* YOUR GOAL *
Each entry below should be restated word for word, without any picture it contains.

* LISTED RECORDS *
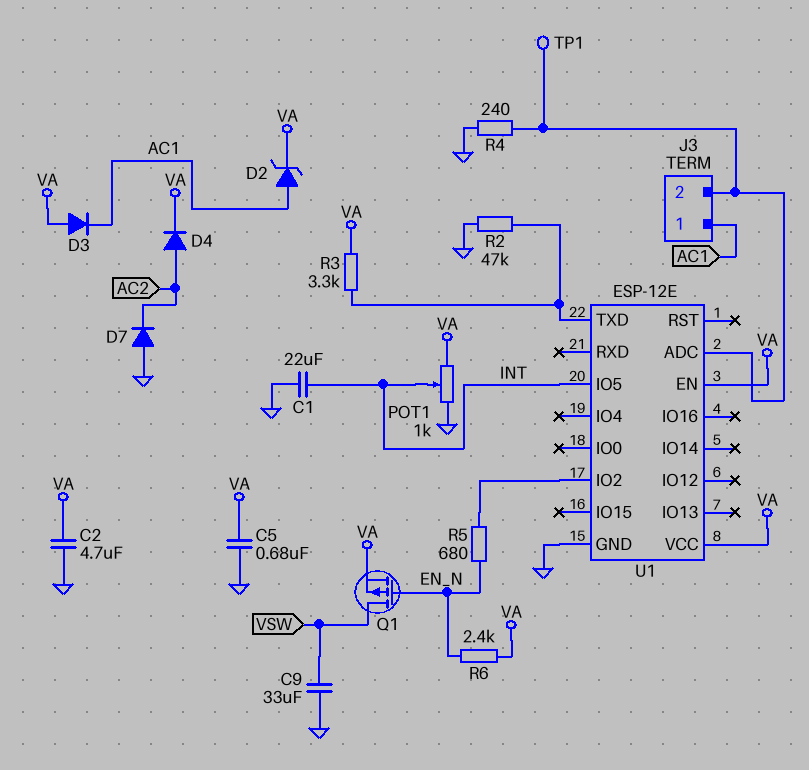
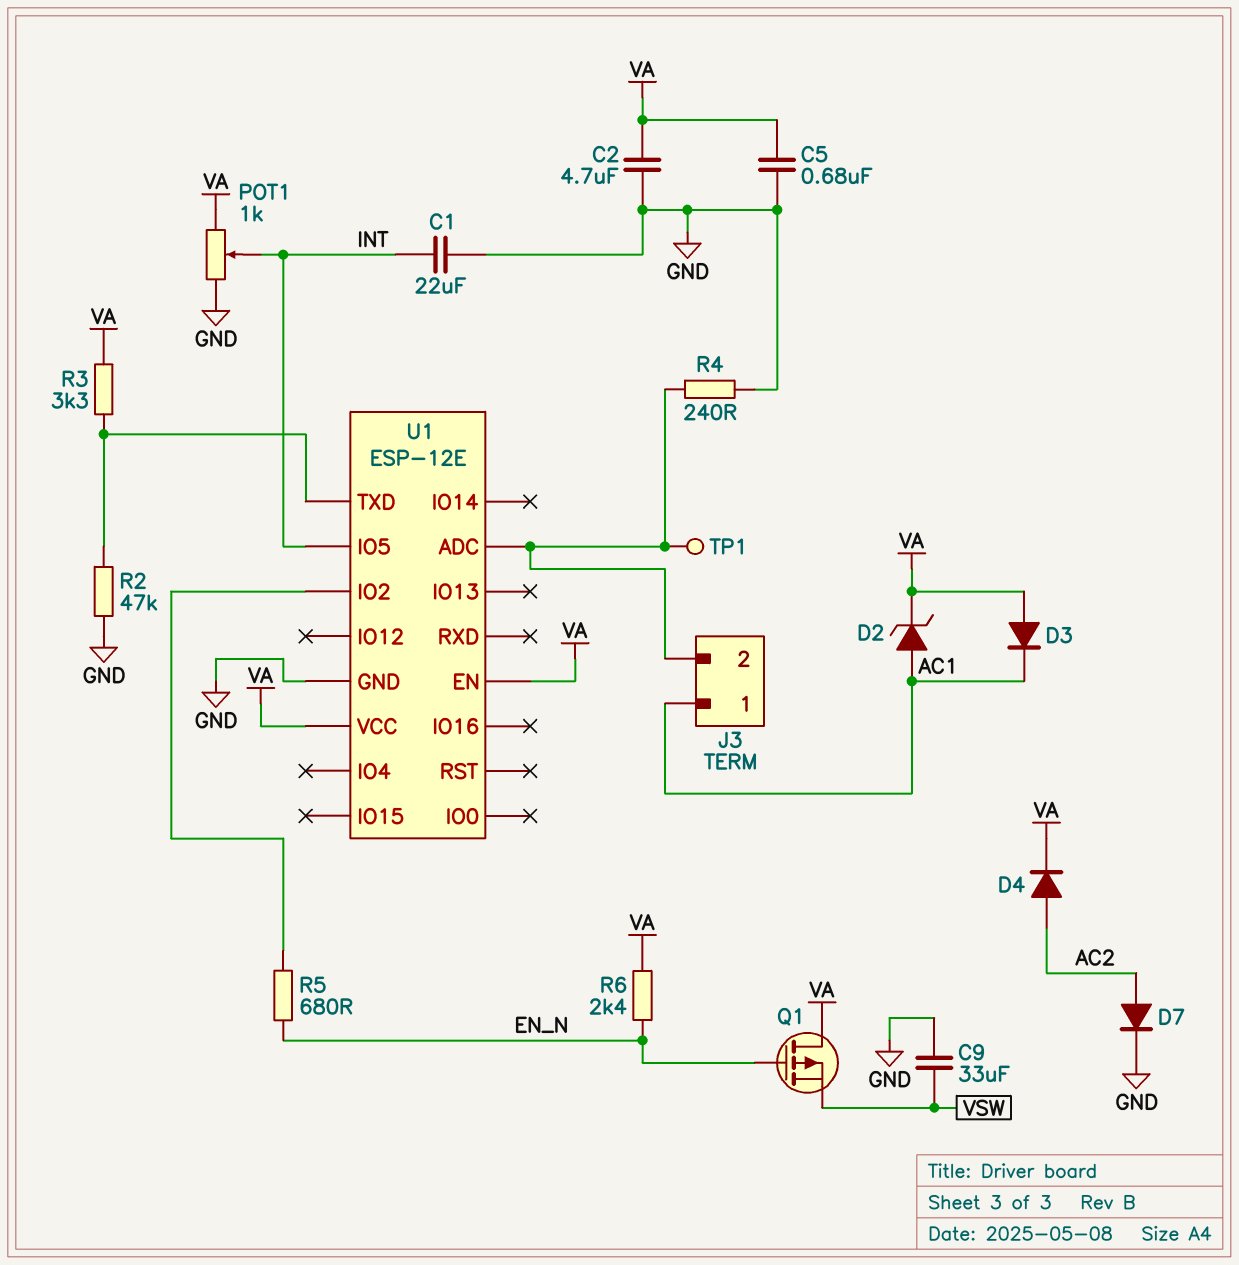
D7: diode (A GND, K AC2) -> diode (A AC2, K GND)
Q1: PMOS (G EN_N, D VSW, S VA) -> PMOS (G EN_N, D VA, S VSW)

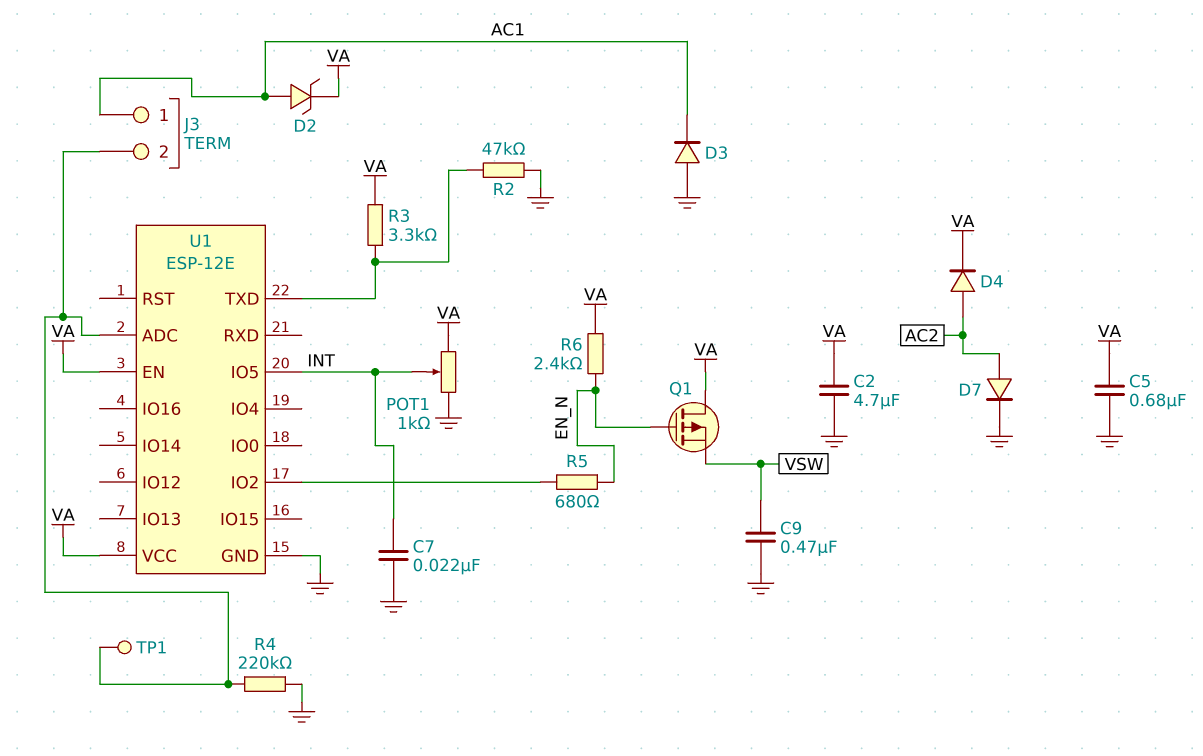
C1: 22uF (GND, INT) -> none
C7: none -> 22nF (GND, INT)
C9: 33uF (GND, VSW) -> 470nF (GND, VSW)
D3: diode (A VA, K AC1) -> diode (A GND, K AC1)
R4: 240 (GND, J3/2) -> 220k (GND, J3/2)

* REPLY *
D7: diode (A GND, K AC2) -> diode (A AC2, K GND)
Q1: PMOS (G EN_N, D VSW, S VA) -> PMOS (G EN_N, D VA, S VSW)

C1: 22uF (GND, INT) -> none
C7: none -> 22nF (GND, INT)
C9: 33uF (GND, VSW) -> 470nF (GND, VSW)
D3: diode (A VA, K AC1) -> diode (A GND, K AC1)
R4: 240 (GND, J3/2) -> 220k (GND, J3/2)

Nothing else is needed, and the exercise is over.